PROBLEM REQUIREMENTS = Only the lines from the one containing "red triangle: (566, 245)" to the end of the material are to be copied, exactly and in full; images stay out.

*** Block opens ***

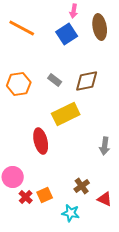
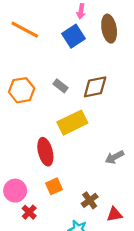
gray arrow: (105, 146) -> (114, 157), turned 54
orange square: (45, 195) -> (54, 186), moved
red triangle: (105, 199) -> (114, 214), turned -35

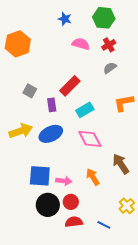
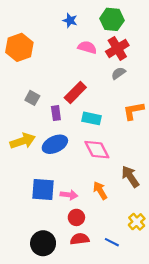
red cross: (109, 45) -> (117, 48), size x1.5
cyan rectangle: (85, 110) -> (91, 118), turned 42
black circle: (48, 205) -> (43, 243), moved

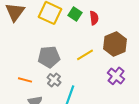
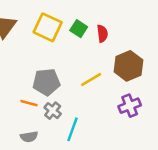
purple cross: (116, 76) -> (130, 106), turned 30
orange line: (25, 80) -> (29, 103), moved

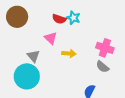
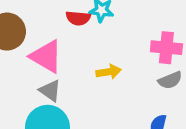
pink triangle: (51, 38) -> (46, 56), moved, size x1.5
gray semicircle: (103, 67) -> (170, 80), turned -48

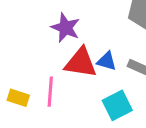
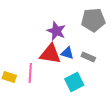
purple star: (65, 28) -> (56, 31), moved

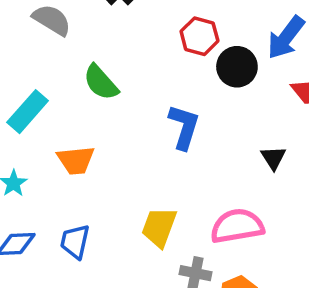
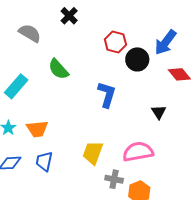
orange trapezoid: (76, 160) -> (37, 129), moved

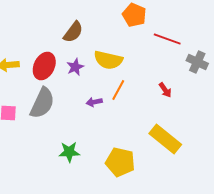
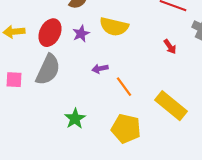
orange line: (118, 90) -> (124, 87), moved, turned -65
red arrow: (165, 90) -> (170, 47), moved
green star: (69, 152) -> (75, 119), turned -30

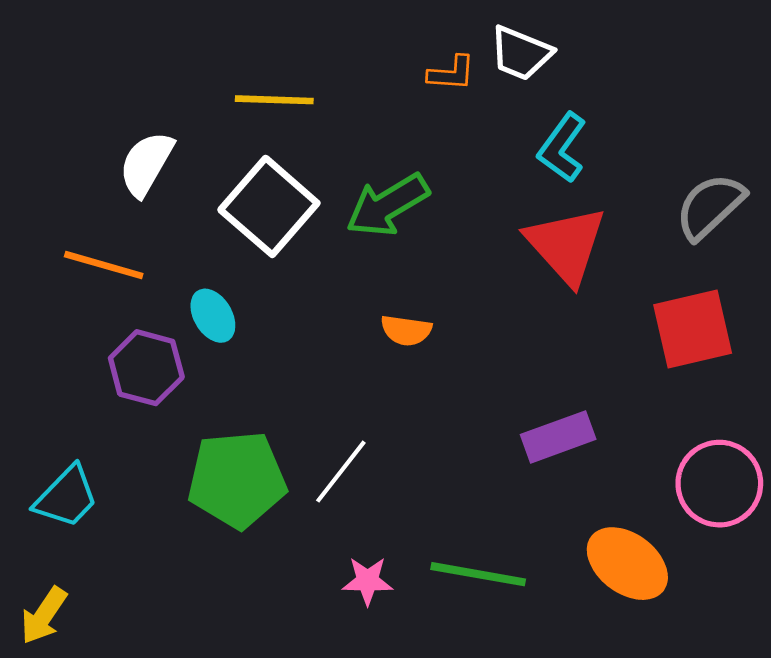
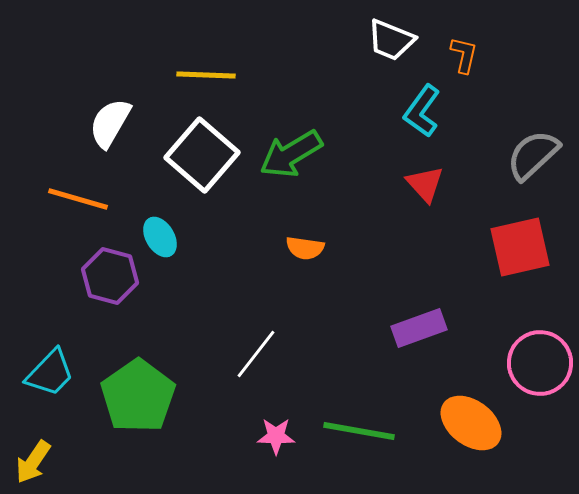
orange L-shape: (451, 73) -> (464, 55), moved, turned -81
red triangle: (566, 245) -> (425, 184), size x0.6
green pentagon: (237, 480) -> (138, 396), moved, turned -30

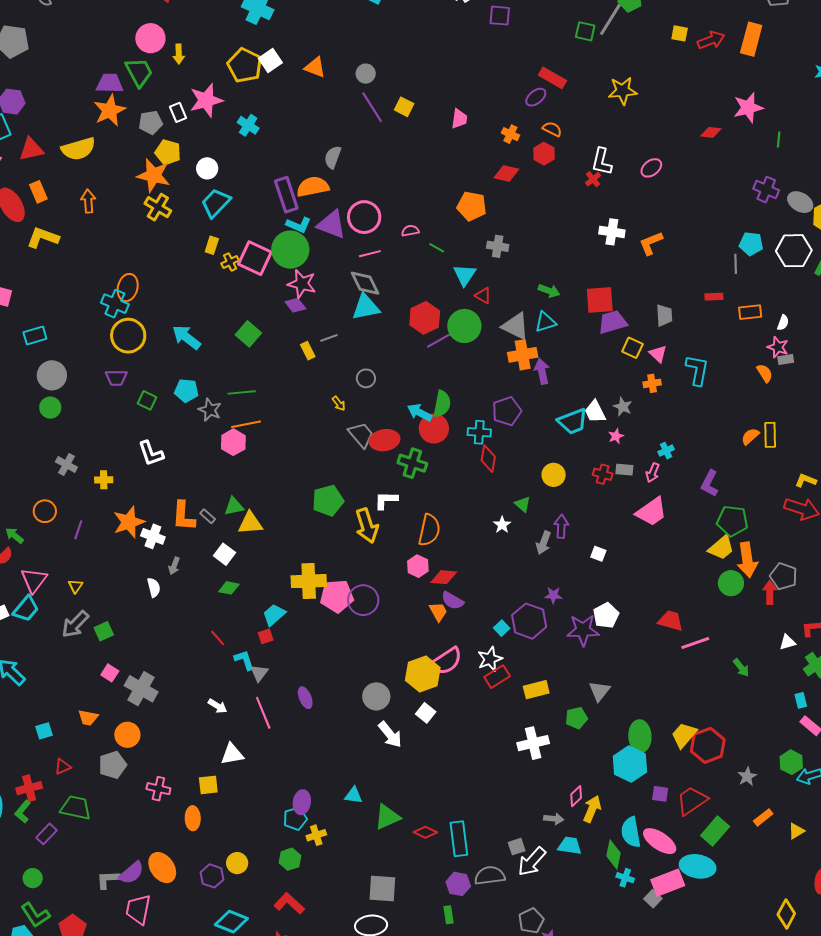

*** Block closes ***

TASK ANSWER =
red triangle: (566, 245) -> (425, 184), size x0.6
green pentagon: (237, 480) -> (138, 396), moved, turned -30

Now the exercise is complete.